(Stored data begins)

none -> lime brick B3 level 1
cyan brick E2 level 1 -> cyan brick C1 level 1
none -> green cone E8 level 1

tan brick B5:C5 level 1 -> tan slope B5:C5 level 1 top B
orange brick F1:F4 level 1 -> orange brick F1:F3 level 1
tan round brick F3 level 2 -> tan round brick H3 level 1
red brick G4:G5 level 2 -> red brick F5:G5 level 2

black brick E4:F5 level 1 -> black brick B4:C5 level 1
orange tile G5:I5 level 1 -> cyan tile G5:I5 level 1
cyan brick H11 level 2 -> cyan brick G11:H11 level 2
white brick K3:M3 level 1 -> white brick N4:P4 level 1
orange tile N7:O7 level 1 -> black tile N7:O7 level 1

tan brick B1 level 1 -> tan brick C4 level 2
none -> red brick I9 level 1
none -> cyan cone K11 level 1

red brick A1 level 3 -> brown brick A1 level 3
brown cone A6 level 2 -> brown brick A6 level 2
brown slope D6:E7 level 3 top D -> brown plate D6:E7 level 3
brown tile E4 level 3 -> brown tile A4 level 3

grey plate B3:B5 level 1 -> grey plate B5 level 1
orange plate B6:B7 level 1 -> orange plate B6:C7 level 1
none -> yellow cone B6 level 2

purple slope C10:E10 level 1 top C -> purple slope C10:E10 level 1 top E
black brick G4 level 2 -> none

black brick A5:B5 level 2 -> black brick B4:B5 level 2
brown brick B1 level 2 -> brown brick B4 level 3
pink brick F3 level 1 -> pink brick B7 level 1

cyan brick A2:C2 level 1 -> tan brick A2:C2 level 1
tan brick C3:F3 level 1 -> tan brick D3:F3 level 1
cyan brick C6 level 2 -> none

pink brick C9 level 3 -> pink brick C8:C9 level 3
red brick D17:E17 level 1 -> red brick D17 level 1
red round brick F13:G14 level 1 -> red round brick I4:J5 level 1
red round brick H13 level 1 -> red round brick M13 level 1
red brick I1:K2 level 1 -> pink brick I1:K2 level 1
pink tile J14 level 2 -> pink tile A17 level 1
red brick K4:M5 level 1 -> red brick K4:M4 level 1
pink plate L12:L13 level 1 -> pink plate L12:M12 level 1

(Stored data ends)

= Task goal =
Each line of the listing should be printed again, exactly.

= Solution for this task =
none -> lime brick B3 level 1
cyan brick E2 level 1 -> cyan brick C1 level 1
none -> green cone E8 level 1

tan brick B5:C5 level 1 -> tan slope B5:C5 level 1 top B
orange brick F1:F4 level 1 -> orange brick F1:F3 level 1
tan round brick F3 level 2 -> tan round brick H3 level 1
red brick G4:G5 level 2 -> red brick F5:G5 level 2

black brick E4:F5 level 1 -> black brick B4:C5 level 1
orange tile G5:I5 level 1 -> cyan tile G5:I5 level 1
cyan brick H11 level 2 -> cyan brick G11:H11 level 2
white brick K3:M3 level 1 -> white brick N4:P4 level 1
orange tile N7:O7 level 1 -> black tile N7:O7 level 1

tan brick B1 level 1 -> tan brick C4 level 2
none -> red brick I9 level 1
none -> cyan cone K11 level 1

red brick A1 level 3 -> brown brick A1 level 3
brown cone A6 level 2 -> brown brick A6 level 2
brown slope D6:E7 level 3 top D -> brown plate D6:E7 level 3
brown tile E4 level 3 -> brown tile A4 level 3

grey plate B3:B5 level 1 -> grey plate B5 level 1
orange plate B6:B7 level 1 -> orange plate B6:C7 level 1
none -> yellow cone B6 level 2

purple slope C10:E10 level 1 top C -> purple slope C10:E10 level 1 top E
black brick G4 level 2 -> none

black brick A5:B5 level 2 -> black brick B4:B5 level 2
brown brick B1 level 2 -> brown brick B4 level 3
pink brick F3 level 1 -> pink brick B7 level 1

cyan brick A2:C2 level 1 -> tan brick A2:C2 level 1
tan brick C3:F3 level 1 -> tan brick D3:F3 level 1
cyan brick C6 level 2 -> none

pink brick C9 level 3 -> pink brick C8:C9 level 3
red brick D17:E17 level 1 -> red brick D17 level 1
red round brick F13:G14 level 1 -> red round brick I4:J5 level 1
red round brick H13 level 1 -> red round brick M13 level 1
red brick I1:K2 level 1 -> pink brick I1:K2 level 1
pink tile J14 level 2 -> pink tile A17 level 1
red brick K4:M5 level 1 -> red brick K4:M4 level 1
pink plate L12:L13 level 1 -> pink plate L12:M12 level 1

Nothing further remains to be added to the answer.